**Work request**
Give the data again exactly, stopping after the "AUDIO: DY-SV5W -> JQ6500" line.

**Excerpted data**
○ ○ ○ ○

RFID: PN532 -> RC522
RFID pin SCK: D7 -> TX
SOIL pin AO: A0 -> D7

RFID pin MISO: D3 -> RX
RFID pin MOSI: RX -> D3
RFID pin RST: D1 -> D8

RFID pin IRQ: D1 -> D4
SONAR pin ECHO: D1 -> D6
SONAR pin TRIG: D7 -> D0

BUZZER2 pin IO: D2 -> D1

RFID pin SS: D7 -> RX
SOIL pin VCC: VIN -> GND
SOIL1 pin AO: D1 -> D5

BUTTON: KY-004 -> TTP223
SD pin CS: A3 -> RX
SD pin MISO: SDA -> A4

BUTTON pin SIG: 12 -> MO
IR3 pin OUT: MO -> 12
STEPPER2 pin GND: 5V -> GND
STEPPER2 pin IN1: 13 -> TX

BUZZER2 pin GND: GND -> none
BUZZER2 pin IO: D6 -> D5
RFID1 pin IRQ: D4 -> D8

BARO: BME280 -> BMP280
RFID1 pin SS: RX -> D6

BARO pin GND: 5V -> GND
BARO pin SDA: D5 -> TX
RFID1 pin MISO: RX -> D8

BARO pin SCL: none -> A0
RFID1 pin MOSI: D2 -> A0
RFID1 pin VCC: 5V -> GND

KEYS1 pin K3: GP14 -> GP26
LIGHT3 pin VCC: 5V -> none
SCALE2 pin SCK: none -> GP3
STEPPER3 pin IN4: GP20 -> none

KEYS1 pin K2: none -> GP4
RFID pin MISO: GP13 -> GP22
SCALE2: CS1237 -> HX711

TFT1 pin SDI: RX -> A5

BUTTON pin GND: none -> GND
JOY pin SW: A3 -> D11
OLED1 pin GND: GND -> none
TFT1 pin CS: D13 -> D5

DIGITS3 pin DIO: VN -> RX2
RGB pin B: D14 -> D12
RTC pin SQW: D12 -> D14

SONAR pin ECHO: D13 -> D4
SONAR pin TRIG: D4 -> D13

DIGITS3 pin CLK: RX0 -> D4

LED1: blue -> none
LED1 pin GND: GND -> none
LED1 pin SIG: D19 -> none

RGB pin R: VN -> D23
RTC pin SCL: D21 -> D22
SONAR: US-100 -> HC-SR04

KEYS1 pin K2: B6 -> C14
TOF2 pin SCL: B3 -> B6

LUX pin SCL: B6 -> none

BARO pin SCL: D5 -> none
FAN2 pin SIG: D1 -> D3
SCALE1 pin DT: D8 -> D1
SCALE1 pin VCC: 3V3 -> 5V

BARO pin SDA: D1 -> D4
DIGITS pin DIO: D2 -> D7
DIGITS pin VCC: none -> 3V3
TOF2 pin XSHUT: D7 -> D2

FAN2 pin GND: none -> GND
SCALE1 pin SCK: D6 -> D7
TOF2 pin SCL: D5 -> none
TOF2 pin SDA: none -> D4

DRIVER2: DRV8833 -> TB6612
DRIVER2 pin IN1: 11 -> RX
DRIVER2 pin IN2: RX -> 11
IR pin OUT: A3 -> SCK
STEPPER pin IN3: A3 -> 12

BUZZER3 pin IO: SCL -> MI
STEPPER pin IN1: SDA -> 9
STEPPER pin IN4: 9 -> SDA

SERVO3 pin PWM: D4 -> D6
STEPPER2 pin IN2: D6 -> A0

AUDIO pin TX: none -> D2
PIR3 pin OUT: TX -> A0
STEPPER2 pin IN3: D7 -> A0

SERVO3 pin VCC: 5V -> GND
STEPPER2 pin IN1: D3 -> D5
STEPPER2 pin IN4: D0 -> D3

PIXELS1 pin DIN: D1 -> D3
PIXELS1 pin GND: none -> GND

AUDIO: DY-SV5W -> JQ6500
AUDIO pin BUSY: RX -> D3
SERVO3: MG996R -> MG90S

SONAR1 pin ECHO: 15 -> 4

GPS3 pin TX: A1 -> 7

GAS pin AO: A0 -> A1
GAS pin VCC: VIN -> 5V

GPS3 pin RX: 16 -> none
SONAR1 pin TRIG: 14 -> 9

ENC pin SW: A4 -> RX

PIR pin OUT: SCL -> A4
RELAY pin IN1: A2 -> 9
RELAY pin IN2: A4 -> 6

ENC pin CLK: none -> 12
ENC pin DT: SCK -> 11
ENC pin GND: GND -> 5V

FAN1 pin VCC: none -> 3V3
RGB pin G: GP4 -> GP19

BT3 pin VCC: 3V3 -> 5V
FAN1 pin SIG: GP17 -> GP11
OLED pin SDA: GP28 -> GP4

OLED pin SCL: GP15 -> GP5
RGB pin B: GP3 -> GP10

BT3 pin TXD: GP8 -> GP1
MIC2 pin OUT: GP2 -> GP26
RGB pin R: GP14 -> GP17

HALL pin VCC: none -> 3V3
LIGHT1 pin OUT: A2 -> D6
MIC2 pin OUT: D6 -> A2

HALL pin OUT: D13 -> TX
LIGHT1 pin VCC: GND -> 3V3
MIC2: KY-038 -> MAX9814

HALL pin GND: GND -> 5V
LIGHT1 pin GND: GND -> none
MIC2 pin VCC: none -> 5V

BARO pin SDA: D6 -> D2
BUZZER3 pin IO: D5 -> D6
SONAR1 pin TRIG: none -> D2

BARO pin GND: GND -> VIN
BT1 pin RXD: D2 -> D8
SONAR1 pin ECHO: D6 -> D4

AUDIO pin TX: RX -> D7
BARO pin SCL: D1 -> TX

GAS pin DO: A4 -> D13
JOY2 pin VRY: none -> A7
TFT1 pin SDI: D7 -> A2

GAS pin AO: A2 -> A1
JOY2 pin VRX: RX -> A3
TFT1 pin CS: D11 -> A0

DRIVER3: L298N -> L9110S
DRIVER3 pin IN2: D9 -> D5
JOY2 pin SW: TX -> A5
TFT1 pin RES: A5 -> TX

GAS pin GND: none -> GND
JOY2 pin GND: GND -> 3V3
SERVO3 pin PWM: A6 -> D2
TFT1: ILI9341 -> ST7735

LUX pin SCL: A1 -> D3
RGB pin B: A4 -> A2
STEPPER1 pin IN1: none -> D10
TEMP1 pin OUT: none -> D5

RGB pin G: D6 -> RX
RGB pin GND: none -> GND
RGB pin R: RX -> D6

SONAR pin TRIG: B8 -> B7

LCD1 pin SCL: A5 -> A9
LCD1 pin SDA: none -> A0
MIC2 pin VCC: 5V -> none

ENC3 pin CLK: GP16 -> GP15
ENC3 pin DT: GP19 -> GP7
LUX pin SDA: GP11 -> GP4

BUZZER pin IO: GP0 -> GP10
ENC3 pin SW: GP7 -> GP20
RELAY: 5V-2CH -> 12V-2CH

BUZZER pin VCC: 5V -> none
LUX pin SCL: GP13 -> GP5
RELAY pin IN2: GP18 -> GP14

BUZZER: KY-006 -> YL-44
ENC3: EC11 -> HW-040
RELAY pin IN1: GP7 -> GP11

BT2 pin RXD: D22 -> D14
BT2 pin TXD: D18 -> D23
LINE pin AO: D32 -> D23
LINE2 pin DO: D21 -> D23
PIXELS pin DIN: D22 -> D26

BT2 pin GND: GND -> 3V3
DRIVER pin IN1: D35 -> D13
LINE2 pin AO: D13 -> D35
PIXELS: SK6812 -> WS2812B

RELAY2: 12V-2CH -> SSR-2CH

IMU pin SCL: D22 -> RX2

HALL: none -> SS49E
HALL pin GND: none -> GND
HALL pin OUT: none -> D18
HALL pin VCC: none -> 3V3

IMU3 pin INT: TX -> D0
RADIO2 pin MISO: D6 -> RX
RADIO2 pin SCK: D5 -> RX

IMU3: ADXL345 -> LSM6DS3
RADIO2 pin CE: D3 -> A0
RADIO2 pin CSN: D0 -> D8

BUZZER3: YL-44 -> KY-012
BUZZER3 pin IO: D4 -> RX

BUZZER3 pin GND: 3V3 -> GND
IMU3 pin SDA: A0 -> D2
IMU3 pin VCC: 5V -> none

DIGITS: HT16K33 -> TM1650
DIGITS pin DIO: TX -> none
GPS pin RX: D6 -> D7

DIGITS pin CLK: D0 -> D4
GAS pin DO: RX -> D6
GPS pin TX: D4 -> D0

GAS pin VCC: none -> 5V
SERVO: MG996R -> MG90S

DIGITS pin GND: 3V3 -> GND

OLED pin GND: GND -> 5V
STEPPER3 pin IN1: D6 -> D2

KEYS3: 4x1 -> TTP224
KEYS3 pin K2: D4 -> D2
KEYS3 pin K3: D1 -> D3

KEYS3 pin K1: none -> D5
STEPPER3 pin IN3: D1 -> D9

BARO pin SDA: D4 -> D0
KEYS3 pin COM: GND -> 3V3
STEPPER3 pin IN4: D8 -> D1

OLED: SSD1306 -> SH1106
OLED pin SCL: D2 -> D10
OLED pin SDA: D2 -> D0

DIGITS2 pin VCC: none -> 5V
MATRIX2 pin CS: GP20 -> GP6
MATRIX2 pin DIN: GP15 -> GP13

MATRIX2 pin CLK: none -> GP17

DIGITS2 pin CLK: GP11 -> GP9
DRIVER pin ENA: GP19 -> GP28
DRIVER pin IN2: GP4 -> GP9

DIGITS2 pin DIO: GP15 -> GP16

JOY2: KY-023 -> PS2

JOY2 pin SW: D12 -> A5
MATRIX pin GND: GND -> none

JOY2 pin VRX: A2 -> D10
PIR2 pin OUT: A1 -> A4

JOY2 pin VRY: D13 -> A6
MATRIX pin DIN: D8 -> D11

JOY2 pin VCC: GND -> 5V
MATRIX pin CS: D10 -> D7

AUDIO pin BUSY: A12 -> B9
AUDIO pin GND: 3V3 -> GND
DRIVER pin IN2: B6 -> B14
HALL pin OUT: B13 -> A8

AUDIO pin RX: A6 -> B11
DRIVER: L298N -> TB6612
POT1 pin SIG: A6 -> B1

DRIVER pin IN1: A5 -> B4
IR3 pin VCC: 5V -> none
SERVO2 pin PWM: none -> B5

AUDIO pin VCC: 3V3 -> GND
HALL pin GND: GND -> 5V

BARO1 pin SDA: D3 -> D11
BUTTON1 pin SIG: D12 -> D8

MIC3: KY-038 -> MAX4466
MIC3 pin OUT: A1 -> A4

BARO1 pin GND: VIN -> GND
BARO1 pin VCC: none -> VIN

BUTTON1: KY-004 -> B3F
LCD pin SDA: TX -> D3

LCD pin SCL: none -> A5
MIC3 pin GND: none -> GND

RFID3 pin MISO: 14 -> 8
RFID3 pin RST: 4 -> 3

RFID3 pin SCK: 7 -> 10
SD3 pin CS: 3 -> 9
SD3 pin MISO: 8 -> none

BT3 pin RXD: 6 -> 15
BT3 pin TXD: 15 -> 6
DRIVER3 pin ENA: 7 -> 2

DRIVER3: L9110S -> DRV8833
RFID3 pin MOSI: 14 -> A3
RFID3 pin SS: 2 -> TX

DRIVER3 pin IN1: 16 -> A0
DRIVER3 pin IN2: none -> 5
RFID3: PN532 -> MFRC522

○ ○ ○ ○

**Answer to this problem**
RFID: PN532 -> RC522
RFID pin SCK: D7 -> TX
SOIL pin AO: A0 -> D7

RFID pin MISO: D3 -> RX
RFID pin MOSI: RX -> D3
RFID pin RST: D1 -> D8

RFID pin IRQ: D1 -> D4
SONAR pin ECHO: D1 -> D6
SONAR pin TRIG: D7 -> D0

BUZZER2 pin IO: D2 -> D1

RFID pin SS: D7 -> RX
SOIL pin VCC: VIN -> GND
SOIL1 pin AO: D1 -> D5

BUTTON: KY-004 -> TTP223
SD pin CS: A3 -> RX
SD pin MISO: SDA -> A4

BUTTON pin SIG: 12 -> MO
IR3 pin OUT: MO -> 12
STEPPER2 pin GND: 5V -> GND
STEPPER2 pin IN1: 13 -> TX

BUZZER2 pin GND: GND -> none
BUZZER2 pin IO: D6 -> D5
RFID1 pin IRQ: D4 -> D8

BARO: BME280 -> BMP280
RFID1 pin SS: RX -> D6

BARO pin GND: 5V -> GND
BARO pin SDA: D5 -> TX
RFID1 pin MISO: RX -> D8

BARO pin SCL: none -> A0
RFID1 pin MOSI: D2 -> A0
RFID1 pin VCC: 5V -> GND

KEYS1 pin K3: GP14 -> GP26
LIGHT3 pin VCC: 5V -> none
SCALE2 pin SCK: none -> GP3
STEPPER3 pin IN4: GP20 -> none

KEYS1 pin K2: none -> GP4
RFID pin MISO: GP13 -> GP22
SCALE2: CS1237 -> HX711

TFT1 pin SDI: RX -> A5

BUTTON pin GND: none -> GND
JOY pin SW: A3 -> D11
OLED1 pin GND: GND -> none
TFT1 pin CS: D13 -> D5

DIGITS3 pin DIO: VN -> RX2
RGB pin B: D14 -> D12
RTC pin SQW: D12 -> D14

SONAR pin ECHO: D13 -> D4
SONAR pin TRIG: D4 -> D13

DIGITS3 pin CLK: RX0 -> D4

LED1: blue -> none
LED1 pin GND: GND -> none
LED1 pin SIG: D19 -> none

RGB pin R: VN -> D23
RTC pin SCL: D21 -> D22
SONAR: US-100 -> HC-SR04

KEYS1 pin K2: B6 -> C14
TOF2 pin SCL: B3 -> B6

LUX pin SCL: B6 -> none

BARO pin SCL: D5 -> none
FAN2 pin SIG: D1 -> D3
SCALE1 pin DT: D8 -> D1
SCALE1 pin VCC: 3V3 -> 5V

BARO pin SDA: D1 -> D4
DIGITS pin DIO: D2 -> D7
DIGITS pin VCC: none -> 3V3
TOF2 pin XSHUT: D7 -> D2

FAN2 pin GND: none -> GND
SCALE1 pin SCK: D6 -> D7
TOF2 pin SCL: D5 -> none
TOF2 pin SDA: none -> D4

DRIVER2: DRV8833 -> TB6612
DRIVER2 pin IN1: 11 -> RX
DRIVER2 pin IN2: RX -> 11
IR pin OUT: A3 -> SCK
STEPPER pin IN3: A3 -> 12

BUZZER3 pin IO: SCL -> MI
STEPPER pin IN1: SDA -> 9
STEPPER pin IN4: 9 -> SDA

SERVO3 pin PWM: D4 -> D6
STEPPER2 pin IN2: D6 -> A0

AUDIO pin TX: none -> D2
PIR3 pin OUT: TX -> A0
STEPPER2 pin IN3: D7 -> A0

SERVO3 pin VCC: 5V -> GND
STEPPER2 pin IN1: D3 -> D5
STEPPER2 pin IN4: D0 -> D3

PIXELS1 pin DIN: D1 -> D3
PIXELS1 pin GND: none -> GND

AUDIO: DY-SV5W -> JQ6500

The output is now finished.